▶ [Work task]:
Restrict the output to the lines below starting at the one that contains "R1: 2.7k (NET13, VDD) -> 2.7k (NET11, VDD)" and ending at the one that contains "R9: none -> 20k (GND, n15)", and restate them word for word, both ends included.
»»
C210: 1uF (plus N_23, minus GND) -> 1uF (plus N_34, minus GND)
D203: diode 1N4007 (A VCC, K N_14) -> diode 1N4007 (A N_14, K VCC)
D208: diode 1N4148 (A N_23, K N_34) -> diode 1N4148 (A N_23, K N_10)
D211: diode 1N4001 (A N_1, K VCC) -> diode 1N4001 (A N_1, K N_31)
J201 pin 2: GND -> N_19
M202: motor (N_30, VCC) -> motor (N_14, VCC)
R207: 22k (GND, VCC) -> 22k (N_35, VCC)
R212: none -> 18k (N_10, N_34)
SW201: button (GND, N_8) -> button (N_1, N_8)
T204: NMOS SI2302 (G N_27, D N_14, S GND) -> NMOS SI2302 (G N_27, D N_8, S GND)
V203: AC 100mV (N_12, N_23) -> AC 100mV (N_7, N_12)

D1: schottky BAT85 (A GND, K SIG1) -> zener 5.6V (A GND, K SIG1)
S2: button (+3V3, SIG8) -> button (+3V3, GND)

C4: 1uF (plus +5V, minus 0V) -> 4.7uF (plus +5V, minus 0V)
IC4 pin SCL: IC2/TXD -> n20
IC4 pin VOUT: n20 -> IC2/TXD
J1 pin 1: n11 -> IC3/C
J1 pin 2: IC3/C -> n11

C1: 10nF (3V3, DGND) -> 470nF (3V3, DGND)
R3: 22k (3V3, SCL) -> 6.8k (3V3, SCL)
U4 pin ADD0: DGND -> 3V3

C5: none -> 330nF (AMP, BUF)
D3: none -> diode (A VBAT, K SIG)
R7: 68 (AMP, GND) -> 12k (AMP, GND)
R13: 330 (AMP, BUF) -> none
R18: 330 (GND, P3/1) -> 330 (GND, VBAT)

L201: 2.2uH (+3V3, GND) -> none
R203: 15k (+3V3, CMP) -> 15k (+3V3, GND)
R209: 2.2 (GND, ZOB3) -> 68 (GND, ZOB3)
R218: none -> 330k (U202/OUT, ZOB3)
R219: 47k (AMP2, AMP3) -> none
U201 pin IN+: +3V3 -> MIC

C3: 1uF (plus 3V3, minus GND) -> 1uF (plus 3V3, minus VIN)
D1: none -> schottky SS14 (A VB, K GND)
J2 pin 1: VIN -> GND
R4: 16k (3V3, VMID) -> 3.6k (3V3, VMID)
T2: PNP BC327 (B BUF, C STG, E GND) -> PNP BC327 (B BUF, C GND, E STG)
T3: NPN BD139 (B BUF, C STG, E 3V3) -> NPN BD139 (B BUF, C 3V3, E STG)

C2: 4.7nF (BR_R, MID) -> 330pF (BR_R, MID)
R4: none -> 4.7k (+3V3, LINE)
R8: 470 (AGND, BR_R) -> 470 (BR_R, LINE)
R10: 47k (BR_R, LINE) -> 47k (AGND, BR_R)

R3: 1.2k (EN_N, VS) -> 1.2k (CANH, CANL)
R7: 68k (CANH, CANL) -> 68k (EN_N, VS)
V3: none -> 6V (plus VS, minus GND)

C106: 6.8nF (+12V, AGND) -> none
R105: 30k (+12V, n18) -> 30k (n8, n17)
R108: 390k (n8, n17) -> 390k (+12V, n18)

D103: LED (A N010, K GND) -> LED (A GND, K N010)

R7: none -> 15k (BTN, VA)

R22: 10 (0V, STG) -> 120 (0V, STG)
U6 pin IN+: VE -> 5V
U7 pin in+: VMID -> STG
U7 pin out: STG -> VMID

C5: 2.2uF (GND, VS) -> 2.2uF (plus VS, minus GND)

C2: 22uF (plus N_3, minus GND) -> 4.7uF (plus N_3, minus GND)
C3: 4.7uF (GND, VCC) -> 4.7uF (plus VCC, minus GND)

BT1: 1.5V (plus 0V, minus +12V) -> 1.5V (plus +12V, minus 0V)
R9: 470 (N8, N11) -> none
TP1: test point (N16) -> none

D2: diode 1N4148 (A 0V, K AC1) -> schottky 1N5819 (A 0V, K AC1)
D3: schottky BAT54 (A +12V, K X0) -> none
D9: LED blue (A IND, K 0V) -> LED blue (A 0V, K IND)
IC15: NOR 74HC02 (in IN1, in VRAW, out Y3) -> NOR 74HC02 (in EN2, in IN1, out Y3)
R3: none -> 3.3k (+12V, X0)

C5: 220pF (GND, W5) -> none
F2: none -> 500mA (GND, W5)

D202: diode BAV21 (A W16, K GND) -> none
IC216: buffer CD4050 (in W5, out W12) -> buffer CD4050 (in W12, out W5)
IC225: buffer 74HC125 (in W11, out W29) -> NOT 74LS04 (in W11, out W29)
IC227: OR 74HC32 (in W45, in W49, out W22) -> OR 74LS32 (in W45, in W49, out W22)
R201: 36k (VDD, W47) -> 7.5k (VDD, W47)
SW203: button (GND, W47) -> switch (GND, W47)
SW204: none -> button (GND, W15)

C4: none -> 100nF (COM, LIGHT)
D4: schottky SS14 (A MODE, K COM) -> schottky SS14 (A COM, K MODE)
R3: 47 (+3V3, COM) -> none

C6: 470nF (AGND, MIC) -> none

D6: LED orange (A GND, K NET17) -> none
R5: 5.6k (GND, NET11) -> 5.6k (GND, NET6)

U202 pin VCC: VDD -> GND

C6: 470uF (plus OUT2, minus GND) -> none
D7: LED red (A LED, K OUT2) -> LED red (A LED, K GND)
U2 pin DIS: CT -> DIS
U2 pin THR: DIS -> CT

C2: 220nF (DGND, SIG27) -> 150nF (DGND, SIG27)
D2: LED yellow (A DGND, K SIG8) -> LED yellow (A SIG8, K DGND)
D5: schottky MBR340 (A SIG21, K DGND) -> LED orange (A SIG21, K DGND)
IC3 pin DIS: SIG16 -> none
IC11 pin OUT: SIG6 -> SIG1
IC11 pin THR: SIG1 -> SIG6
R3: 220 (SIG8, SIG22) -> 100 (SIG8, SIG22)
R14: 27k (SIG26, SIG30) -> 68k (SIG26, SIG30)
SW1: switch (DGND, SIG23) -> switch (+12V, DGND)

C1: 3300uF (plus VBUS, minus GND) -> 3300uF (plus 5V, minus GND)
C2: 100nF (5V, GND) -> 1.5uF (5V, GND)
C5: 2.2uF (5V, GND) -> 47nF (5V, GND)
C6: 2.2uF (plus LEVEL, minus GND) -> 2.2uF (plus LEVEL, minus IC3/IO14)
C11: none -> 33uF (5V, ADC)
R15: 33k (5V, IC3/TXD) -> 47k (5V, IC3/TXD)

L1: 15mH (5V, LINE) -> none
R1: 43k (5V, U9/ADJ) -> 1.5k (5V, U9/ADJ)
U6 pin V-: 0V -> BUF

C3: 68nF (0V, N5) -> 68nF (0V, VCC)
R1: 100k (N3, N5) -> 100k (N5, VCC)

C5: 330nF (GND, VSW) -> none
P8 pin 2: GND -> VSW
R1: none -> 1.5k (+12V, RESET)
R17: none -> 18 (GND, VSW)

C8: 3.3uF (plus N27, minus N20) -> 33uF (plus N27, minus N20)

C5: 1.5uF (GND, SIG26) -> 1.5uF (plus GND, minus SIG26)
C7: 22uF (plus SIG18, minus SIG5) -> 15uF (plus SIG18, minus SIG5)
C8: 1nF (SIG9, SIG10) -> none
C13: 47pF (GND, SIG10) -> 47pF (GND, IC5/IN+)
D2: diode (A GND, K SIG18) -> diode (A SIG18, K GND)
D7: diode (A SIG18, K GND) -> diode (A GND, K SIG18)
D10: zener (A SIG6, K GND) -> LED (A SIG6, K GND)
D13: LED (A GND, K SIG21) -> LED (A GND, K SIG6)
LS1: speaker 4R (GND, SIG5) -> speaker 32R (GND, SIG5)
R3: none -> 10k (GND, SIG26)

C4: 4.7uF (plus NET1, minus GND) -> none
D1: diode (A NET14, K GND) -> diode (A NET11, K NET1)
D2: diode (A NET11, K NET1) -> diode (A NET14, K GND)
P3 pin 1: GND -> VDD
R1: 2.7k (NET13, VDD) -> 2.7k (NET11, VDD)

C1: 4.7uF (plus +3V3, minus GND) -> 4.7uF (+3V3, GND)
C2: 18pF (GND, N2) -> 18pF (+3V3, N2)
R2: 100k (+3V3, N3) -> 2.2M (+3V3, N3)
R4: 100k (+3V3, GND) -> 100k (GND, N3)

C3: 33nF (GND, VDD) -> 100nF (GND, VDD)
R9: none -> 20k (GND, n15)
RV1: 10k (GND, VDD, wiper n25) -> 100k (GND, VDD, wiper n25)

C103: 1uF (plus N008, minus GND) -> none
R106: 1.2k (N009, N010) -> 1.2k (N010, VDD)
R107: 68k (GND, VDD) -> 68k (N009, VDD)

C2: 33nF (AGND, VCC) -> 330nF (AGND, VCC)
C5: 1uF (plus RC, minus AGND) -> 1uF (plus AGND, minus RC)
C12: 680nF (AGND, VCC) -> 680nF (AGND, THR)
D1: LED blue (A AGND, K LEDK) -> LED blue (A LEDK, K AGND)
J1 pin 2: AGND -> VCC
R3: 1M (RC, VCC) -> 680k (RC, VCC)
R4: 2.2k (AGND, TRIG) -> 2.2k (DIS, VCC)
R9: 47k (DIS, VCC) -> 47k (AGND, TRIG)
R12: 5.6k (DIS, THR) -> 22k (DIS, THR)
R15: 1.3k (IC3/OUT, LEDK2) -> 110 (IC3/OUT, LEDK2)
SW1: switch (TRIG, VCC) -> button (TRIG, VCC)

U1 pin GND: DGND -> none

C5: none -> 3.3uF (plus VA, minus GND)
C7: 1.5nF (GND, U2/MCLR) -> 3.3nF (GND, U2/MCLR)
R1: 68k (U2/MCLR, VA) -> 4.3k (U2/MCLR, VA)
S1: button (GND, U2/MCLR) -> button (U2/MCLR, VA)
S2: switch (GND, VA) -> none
««
▶ [Exercise solution]:
R1: 2.7k (NET13, VDD) -> 2.7k (NET11, VDD)

C1: 4.7uF (plus +3V3, minus GND) -> 4.7uF (+3V3, GND)
C2: 18pF (GND, N2) -> 18pF (+3V3, N2)
R2: 100k (+3V3, N3) -> 2.2M (+3V3, N3)
R4: 100k (+3V3, GND) -> 100k (GND, N3)

C3: 33nF (GND, VDD) -> 100nF (GND, VDD)
R9: none -> 20k (GND, n15)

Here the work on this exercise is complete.